[Change detection data]
● ● ● ● ●

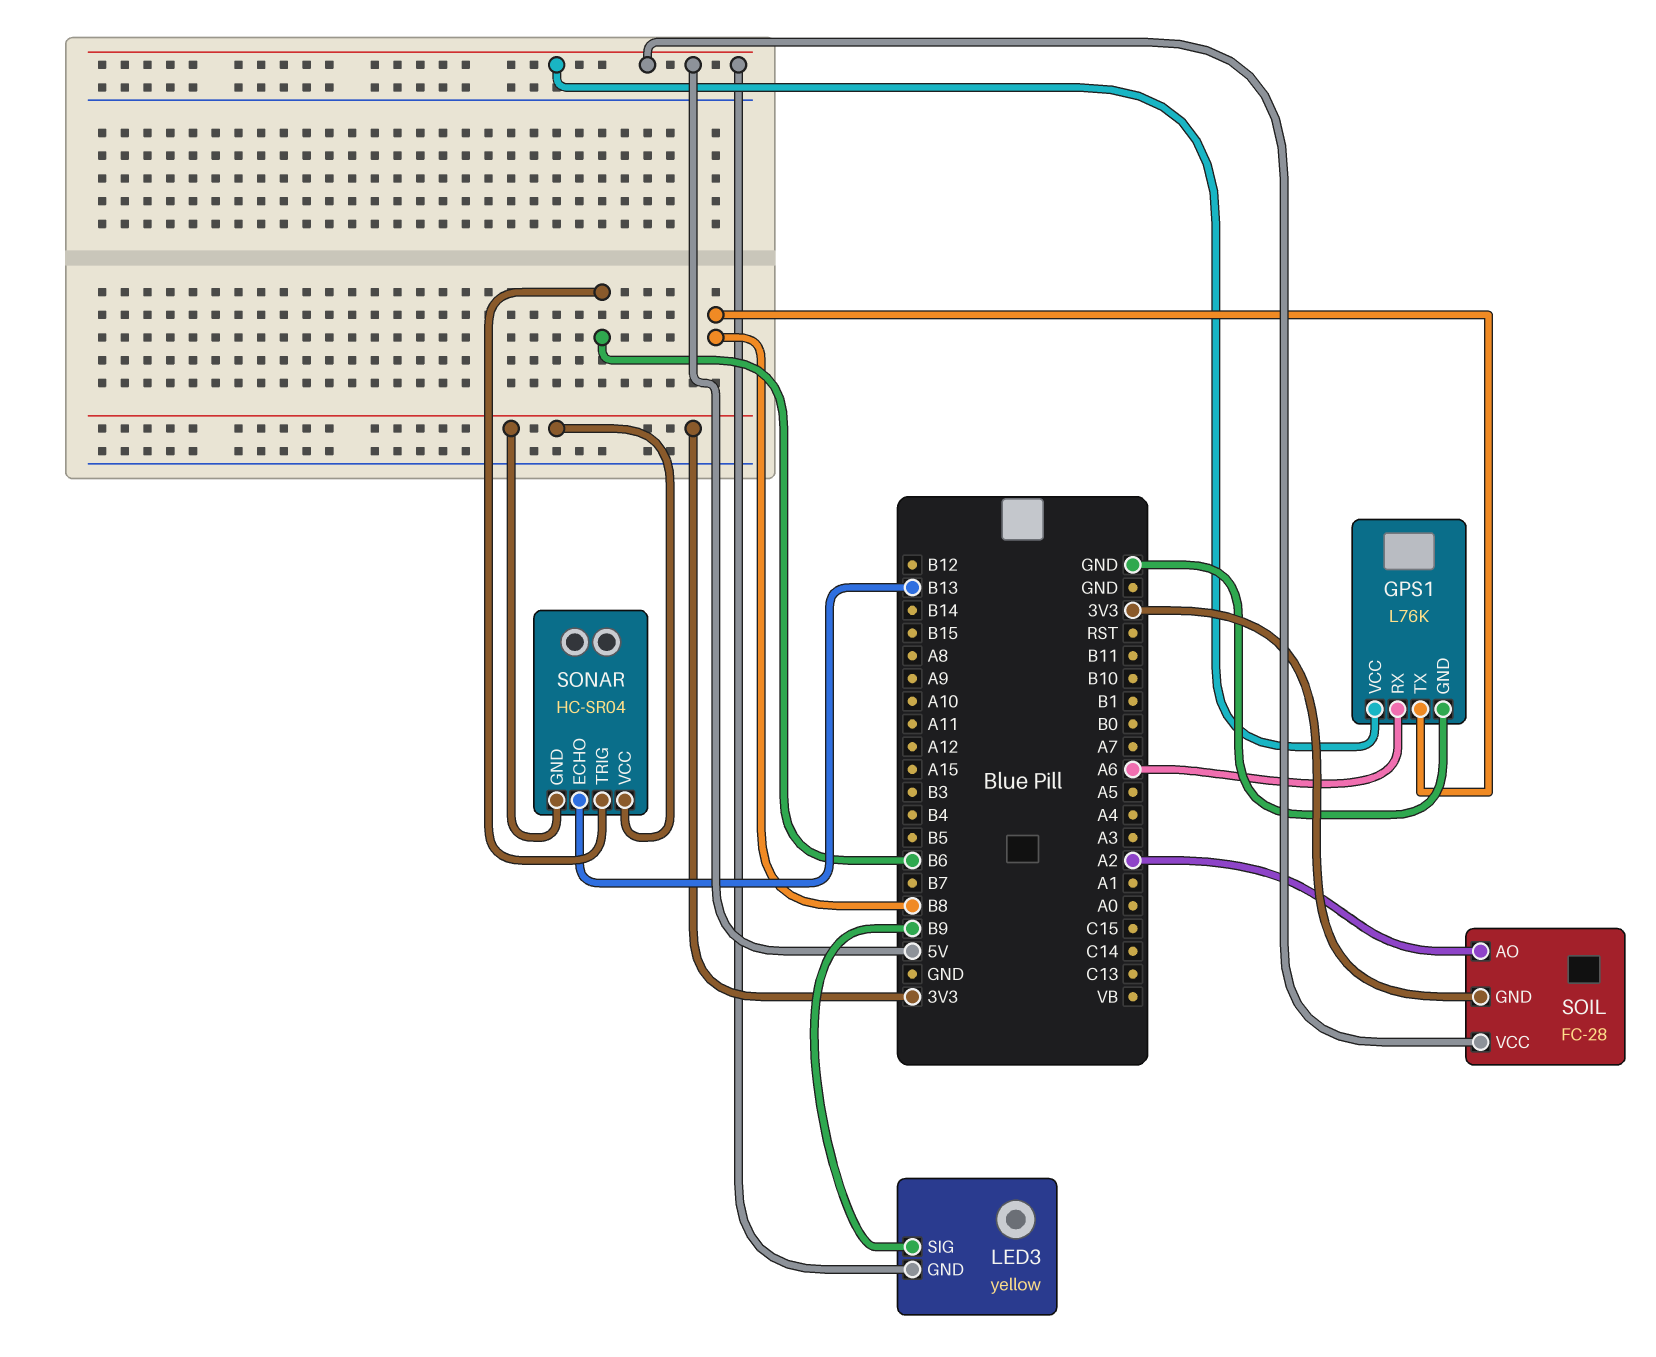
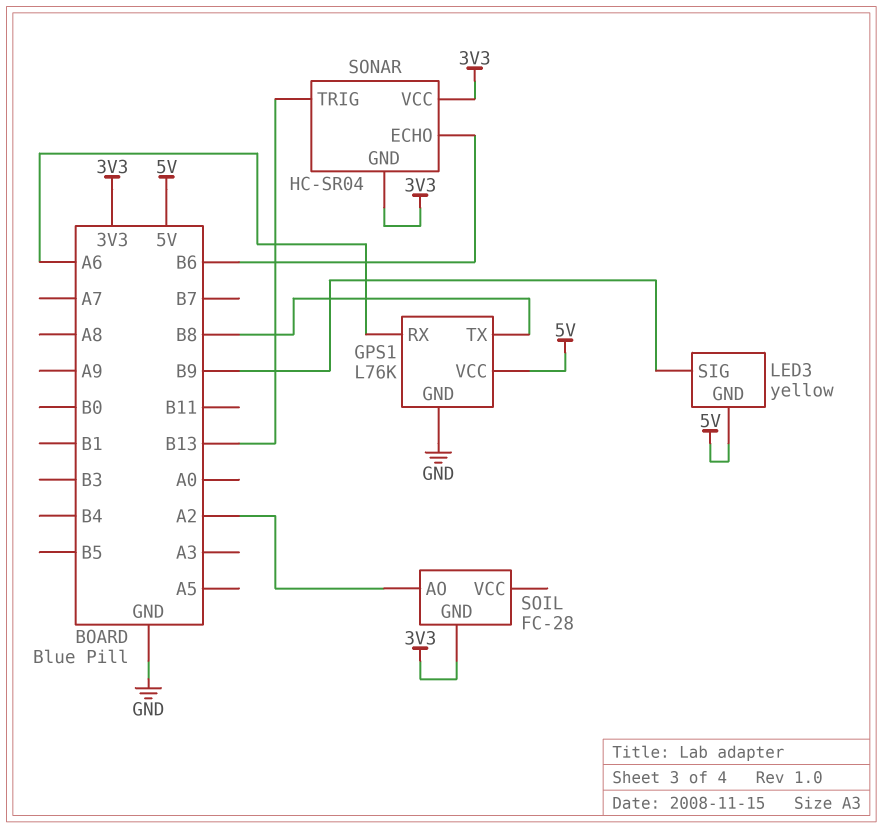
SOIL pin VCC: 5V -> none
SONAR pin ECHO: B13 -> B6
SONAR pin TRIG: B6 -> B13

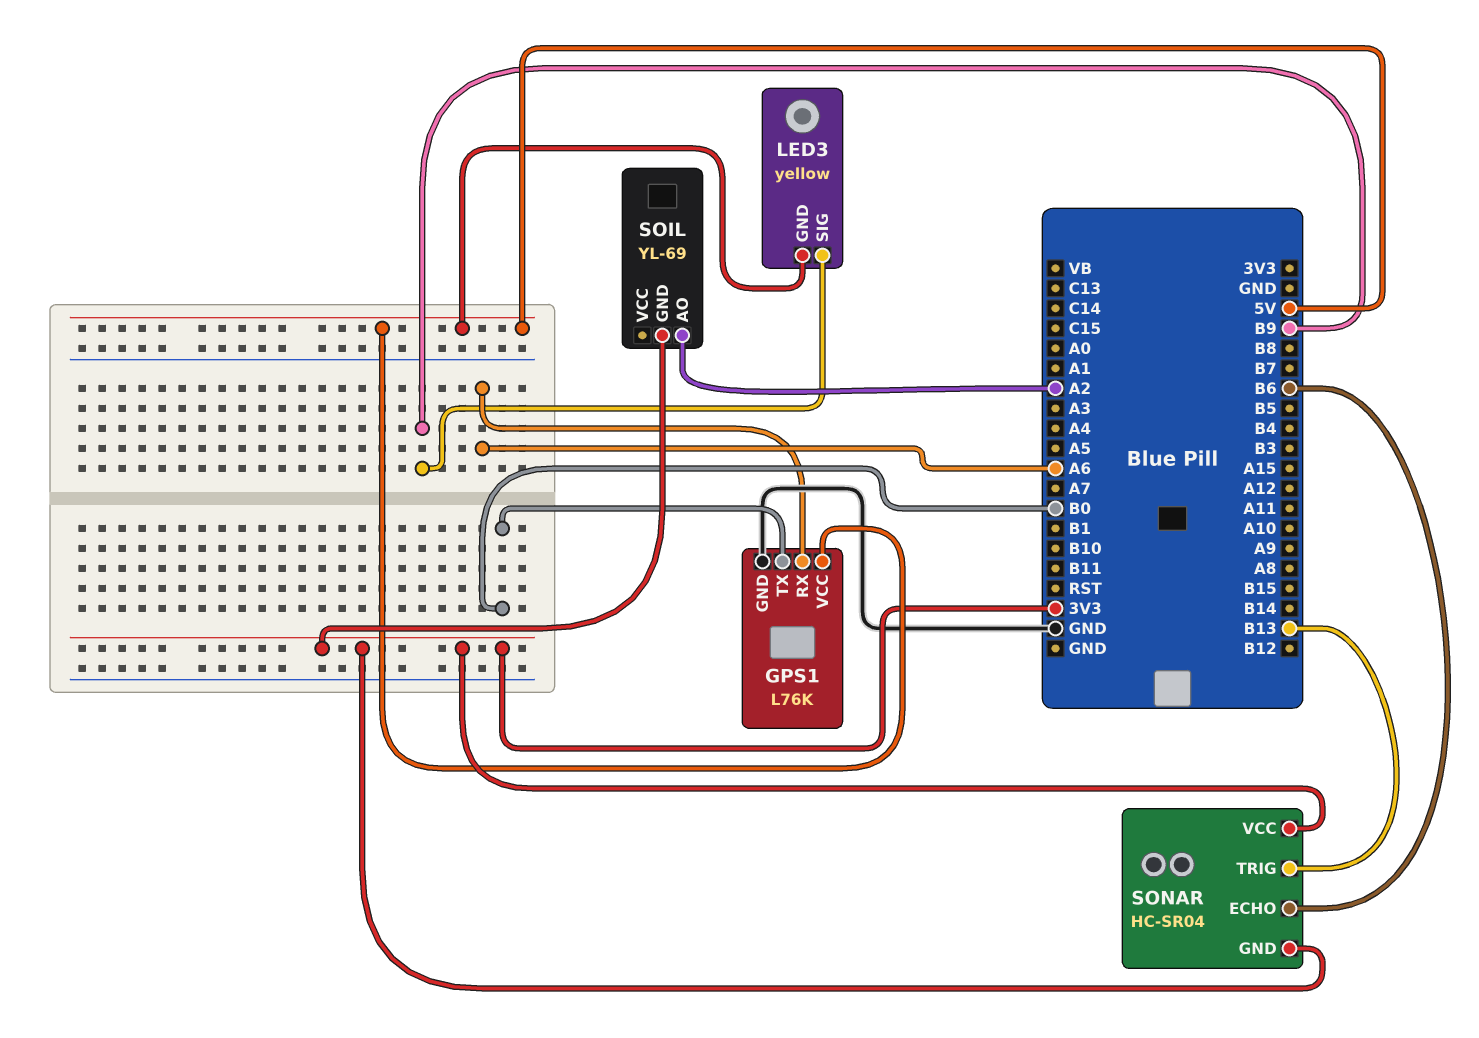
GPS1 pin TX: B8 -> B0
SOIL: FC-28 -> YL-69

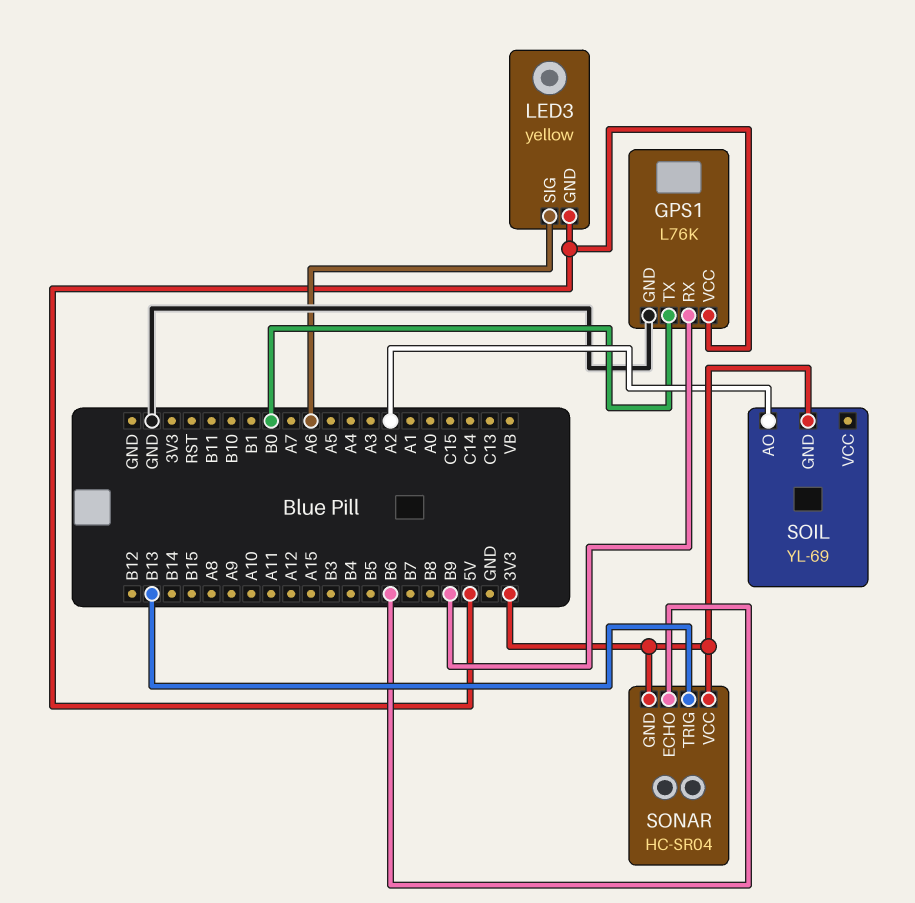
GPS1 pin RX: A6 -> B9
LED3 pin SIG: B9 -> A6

● ● ● ● ●

:: ABOUT THIS TASK ::
Your answer should hold every line of the entries that contains the string "SONAR".

:: EXERCISE ANSWER ::
SONAR pin ECHO: B13 -> B6
SONAR pin TRIG: B6 -> B13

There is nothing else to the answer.